◆ **DATA RECORDS**:
'''
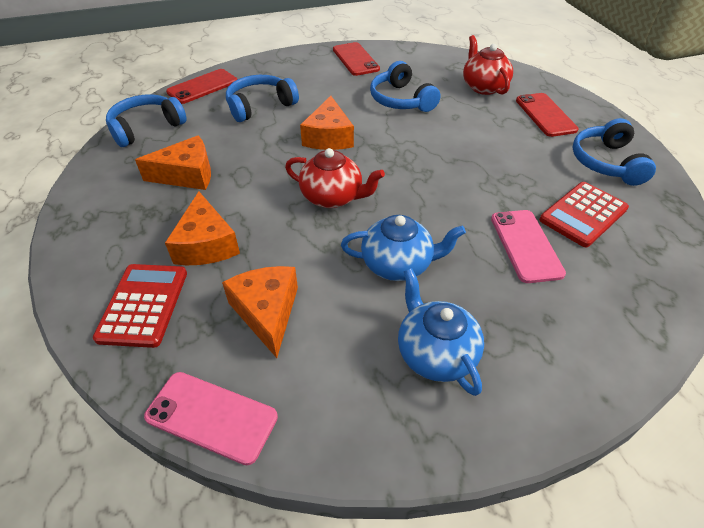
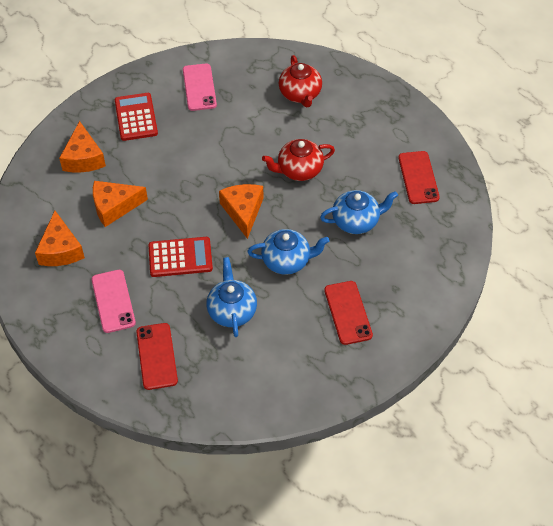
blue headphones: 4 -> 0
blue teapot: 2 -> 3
'''
'''
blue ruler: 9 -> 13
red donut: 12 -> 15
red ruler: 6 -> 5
'''
'''
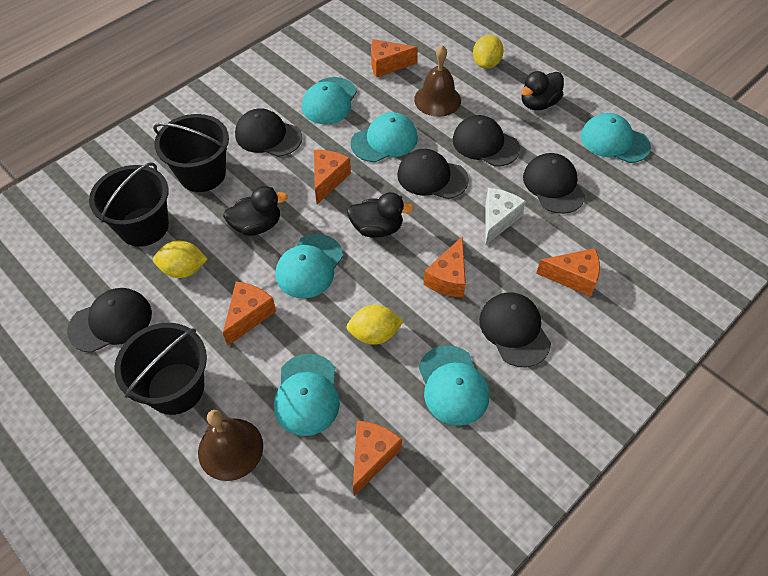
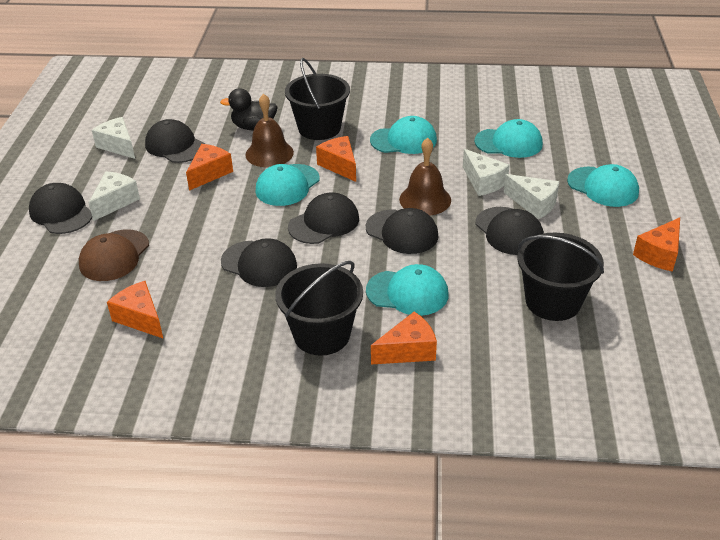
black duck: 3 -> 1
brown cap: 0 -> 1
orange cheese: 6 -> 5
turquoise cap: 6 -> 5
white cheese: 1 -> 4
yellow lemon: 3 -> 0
'''
◆ **GOAL OF THE EXERCISE**:
Output exactly one stretch of the listing: from the line containing "turquoise cap: 6 -> 5" through the line containing "yellow lemon: 3 -> 0", both end lines included.

◆ **RESULT OF THIS EXERCISE**:
turquoise cap: 6 -> 5
white cheese: 1 -> 4
yellow lemon: 3 -> 0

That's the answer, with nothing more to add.